• _Your assignment_
For the entries that follow, restate word for word the line containing "orange pot: 5 -> 3", the line containing "turquoise car: 6 -> 5", and every line that lies between them.

^^^^

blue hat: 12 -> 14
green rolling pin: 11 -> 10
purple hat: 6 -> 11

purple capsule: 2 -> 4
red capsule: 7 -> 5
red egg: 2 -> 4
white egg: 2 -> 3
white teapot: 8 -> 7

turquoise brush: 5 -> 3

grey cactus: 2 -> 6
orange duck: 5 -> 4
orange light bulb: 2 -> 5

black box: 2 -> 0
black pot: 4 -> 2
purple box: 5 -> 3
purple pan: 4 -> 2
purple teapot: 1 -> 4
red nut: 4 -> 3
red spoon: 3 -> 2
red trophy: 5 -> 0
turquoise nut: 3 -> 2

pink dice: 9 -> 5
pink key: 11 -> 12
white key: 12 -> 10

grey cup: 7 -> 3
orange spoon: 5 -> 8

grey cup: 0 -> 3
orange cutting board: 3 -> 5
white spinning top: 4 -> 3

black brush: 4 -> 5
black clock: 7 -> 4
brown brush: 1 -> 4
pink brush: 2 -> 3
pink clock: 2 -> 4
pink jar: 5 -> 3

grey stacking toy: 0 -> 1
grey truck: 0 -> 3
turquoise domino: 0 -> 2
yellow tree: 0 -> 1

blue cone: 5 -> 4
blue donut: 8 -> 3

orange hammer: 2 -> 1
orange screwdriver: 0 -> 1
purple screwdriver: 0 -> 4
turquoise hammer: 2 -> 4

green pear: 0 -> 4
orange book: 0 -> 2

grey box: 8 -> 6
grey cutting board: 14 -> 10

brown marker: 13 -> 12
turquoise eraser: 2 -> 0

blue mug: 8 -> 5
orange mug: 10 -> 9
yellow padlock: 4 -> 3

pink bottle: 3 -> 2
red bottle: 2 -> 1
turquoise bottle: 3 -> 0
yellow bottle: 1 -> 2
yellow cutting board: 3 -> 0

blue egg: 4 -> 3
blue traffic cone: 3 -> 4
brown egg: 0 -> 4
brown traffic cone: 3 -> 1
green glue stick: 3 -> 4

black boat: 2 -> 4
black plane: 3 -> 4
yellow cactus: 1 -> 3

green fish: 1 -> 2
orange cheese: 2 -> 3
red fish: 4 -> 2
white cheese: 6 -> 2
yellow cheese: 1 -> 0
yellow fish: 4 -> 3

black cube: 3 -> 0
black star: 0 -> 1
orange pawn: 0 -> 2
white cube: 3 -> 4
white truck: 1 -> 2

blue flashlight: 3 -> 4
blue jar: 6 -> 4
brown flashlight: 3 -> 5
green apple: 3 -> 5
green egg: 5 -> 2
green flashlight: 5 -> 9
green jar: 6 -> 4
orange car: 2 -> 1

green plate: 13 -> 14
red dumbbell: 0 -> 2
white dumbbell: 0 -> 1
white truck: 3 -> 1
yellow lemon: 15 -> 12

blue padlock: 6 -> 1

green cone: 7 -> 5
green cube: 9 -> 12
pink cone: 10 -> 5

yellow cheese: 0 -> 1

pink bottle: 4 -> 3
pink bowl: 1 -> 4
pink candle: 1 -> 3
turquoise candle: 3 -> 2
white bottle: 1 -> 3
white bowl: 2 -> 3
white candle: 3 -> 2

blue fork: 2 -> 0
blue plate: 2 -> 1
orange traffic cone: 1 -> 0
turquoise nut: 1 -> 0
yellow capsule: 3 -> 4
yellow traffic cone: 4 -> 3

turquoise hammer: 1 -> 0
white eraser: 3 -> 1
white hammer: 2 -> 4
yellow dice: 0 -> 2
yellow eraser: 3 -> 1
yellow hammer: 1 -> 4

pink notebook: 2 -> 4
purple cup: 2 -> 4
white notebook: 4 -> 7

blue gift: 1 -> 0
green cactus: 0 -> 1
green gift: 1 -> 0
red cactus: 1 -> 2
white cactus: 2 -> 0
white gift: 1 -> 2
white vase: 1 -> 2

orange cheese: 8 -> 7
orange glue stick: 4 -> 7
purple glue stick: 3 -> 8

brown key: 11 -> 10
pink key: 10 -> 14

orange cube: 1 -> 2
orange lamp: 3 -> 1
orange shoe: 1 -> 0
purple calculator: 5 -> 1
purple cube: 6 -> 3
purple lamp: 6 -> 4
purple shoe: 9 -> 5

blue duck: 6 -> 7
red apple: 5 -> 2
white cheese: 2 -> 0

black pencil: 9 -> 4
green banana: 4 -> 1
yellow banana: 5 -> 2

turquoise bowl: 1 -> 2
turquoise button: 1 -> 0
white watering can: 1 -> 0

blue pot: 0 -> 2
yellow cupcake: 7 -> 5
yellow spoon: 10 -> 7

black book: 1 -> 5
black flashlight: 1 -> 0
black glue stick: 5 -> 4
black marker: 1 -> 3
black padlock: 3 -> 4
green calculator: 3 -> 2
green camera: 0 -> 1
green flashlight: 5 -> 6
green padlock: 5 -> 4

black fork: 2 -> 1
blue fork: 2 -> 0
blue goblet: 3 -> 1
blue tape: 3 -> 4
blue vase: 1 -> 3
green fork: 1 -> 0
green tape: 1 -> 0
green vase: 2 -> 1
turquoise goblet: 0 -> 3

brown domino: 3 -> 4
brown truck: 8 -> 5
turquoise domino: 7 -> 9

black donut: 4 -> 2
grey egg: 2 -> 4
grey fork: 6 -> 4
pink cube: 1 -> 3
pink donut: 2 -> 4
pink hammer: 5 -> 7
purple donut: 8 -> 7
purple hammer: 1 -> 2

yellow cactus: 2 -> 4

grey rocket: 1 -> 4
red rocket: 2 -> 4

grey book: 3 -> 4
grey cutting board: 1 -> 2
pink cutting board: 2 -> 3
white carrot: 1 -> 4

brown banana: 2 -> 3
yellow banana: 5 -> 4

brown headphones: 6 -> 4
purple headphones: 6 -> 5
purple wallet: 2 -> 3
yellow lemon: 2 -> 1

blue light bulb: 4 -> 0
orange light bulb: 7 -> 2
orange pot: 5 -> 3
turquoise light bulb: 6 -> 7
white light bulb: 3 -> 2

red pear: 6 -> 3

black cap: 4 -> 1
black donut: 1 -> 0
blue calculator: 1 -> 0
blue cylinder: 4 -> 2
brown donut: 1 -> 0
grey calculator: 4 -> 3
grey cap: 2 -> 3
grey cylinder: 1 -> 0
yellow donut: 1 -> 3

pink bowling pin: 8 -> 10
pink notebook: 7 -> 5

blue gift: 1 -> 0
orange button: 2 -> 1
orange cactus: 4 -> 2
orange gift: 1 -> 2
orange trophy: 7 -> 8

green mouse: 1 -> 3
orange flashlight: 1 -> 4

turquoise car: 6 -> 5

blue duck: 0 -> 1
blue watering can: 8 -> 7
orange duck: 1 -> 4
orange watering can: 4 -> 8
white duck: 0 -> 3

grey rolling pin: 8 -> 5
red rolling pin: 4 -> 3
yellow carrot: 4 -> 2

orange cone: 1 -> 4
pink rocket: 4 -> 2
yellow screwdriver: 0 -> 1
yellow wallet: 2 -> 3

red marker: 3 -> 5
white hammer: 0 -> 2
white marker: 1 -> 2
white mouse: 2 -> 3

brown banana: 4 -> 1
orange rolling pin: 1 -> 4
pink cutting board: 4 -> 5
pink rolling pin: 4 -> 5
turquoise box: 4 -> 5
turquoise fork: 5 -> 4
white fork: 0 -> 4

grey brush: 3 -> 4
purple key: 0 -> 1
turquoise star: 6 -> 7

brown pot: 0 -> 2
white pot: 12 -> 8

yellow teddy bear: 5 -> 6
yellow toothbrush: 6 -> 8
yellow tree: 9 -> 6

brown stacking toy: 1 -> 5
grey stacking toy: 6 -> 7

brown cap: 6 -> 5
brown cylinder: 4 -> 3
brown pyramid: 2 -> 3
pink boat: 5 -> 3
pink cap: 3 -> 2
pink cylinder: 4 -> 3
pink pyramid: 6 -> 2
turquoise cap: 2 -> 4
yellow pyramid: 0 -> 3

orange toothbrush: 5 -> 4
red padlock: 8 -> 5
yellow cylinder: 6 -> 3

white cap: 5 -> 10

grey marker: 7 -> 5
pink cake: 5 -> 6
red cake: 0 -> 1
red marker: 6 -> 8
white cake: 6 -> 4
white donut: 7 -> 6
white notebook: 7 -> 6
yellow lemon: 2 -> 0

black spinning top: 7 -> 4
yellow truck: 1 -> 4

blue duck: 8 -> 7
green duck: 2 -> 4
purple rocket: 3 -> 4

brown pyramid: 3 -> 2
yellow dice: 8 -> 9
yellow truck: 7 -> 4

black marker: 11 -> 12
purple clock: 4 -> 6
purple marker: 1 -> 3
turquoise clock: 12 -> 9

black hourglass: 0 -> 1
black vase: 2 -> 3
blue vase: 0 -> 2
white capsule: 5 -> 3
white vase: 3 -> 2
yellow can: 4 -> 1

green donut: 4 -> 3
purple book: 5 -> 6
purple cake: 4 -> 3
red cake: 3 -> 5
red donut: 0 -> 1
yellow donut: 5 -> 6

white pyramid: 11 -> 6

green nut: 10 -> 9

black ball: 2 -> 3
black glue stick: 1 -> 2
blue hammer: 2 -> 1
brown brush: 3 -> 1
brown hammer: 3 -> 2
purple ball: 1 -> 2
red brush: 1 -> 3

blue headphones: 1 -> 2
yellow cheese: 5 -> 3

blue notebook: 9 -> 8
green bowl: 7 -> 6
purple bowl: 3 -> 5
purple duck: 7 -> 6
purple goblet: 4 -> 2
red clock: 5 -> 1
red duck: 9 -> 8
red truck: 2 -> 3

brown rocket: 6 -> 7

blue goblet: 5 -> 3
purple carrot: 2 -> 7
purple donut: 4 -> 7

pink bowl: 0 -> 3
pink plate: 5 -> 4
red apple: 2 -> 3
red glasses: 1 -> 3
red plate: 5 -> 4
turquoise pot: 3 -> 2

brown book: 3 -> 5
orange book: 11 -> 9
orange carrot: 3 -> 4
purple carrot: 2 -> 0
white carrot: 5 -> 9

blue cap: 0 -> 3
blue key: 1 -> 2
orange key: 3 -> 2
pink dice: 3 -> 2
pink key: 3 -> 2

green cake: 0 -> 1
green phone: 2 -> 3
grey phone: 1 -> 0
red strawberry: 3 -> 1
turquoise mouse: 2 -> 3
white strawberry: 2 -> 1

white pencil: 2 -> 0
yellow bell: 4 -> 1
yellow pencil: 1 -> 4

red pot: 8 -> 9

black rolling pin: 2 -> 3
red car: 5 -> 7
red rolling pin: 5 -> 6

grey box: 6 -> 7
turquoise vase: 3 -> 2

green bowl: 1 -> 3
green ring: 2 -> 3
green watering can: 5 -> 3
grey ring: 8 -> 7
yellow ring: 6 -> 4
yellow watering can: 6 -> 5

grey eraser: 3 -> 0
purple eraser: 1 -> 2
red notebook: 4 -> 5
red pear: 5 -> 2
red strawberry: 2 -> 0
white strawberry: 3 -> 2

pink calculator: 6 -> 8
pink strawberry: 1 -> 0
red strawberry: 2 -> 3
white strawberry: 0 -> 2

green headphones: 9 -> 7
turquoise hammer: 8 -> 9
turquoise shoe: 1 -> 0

^^^^

• _Exercise answer_
orange pot: 5 -> 3
turquoise light bulb: 6 -> 7
white light bulb: 3 -> 2

red pear: 6 -> 3

black cap: 4 -> 1
black donut: 1 -> 0
blue calculator: 1 -> 0
blue cylinder: 4 -> 2
brown donut: 1 -> 0
grey calculator: 4 -> 3
grey cap: 2 -> 3
grey cylinder: 1 -> 0
yellow donut: 1 -> 3

pink bowling pin: 8 -> 10
pink notebook: 7 -> 5

blue gift: 1 -> 0
orange button: 2 -> 1
orange cactus: 4 -> 2
orange gift: 1 -> 2
orange trophy: 7 -> 8

green mouse: 1 -> 3
orange flashlight: 1 -> 4

turquoise car: 6 -> 5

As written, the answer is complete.